» WHAT YOU SHOULD DO
Copy out all lines of the material below in which "dispenser" occurs.

» DATA UNDER STUDY
-- Opening Marker --
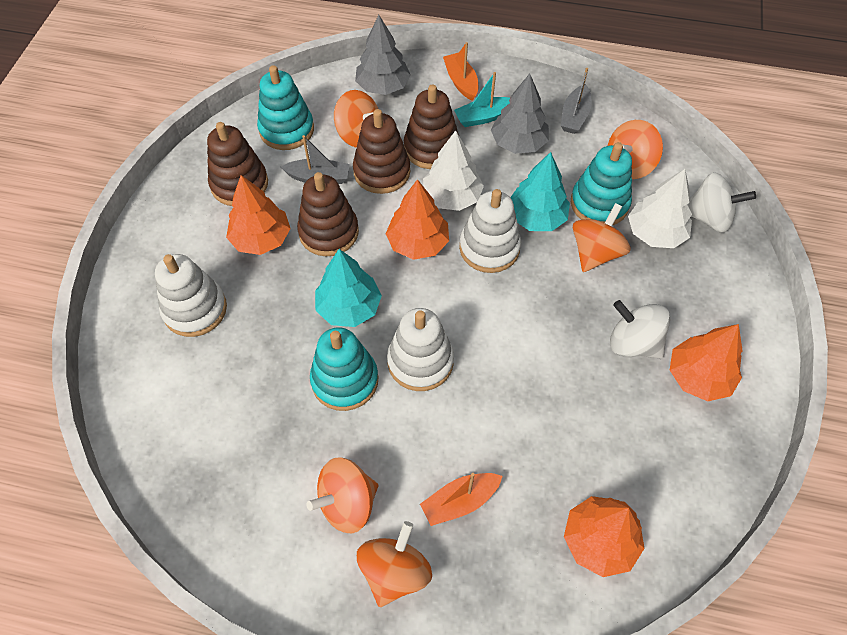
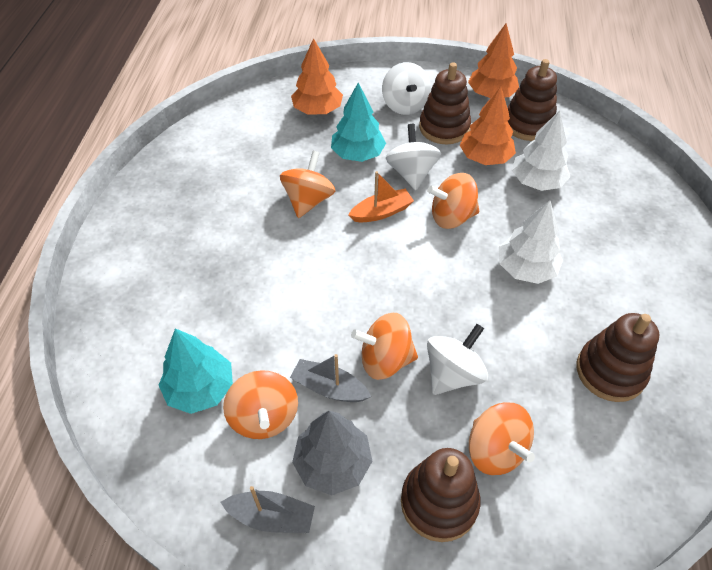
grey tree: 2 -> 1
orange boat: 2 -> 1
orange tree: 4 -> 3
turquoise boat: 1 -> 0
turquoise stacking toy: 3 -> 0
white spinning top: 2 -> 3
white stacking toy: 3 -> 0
-- Closing Marker --
-- Opening Marker --
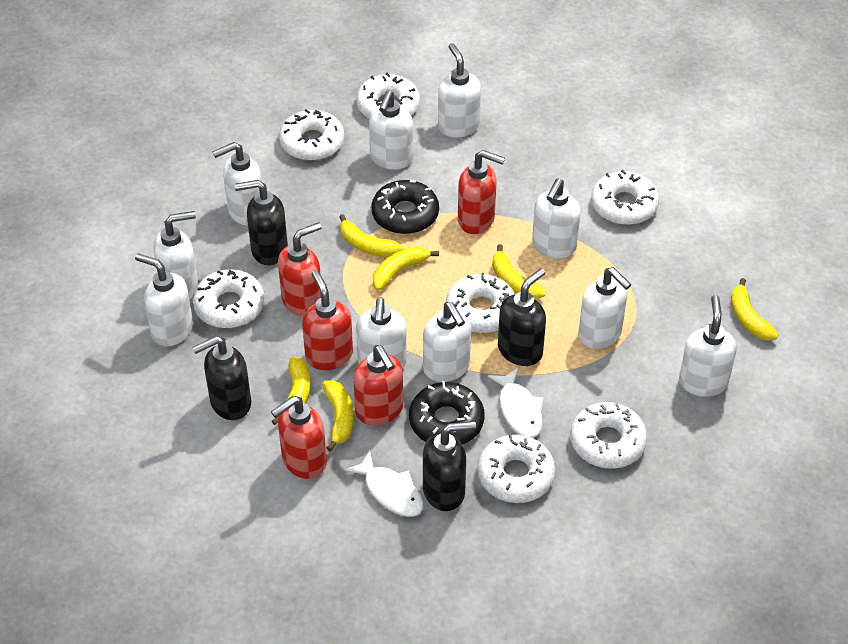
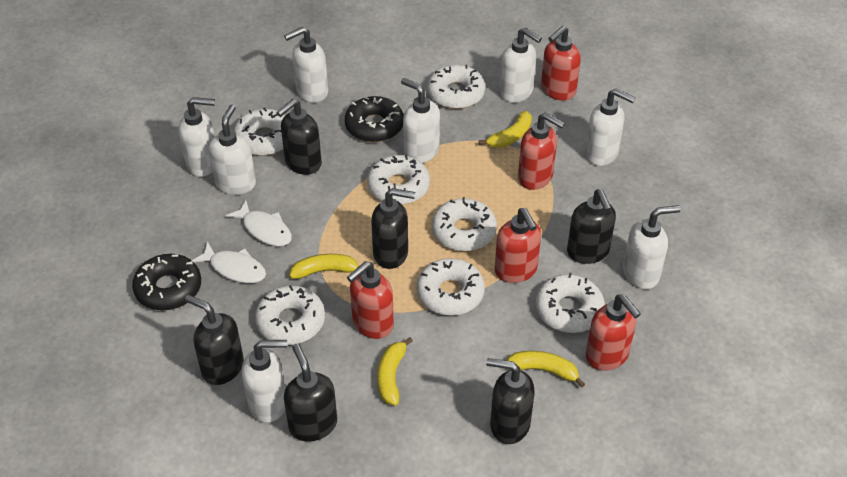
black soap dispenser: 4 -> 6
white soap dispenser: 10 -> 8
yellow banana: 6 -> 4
-- Closing Marker --
» ANSWER TO THIS PROBLEM
black soap dispenser: 4 -> 6
white soap dispenser: 10 -> 8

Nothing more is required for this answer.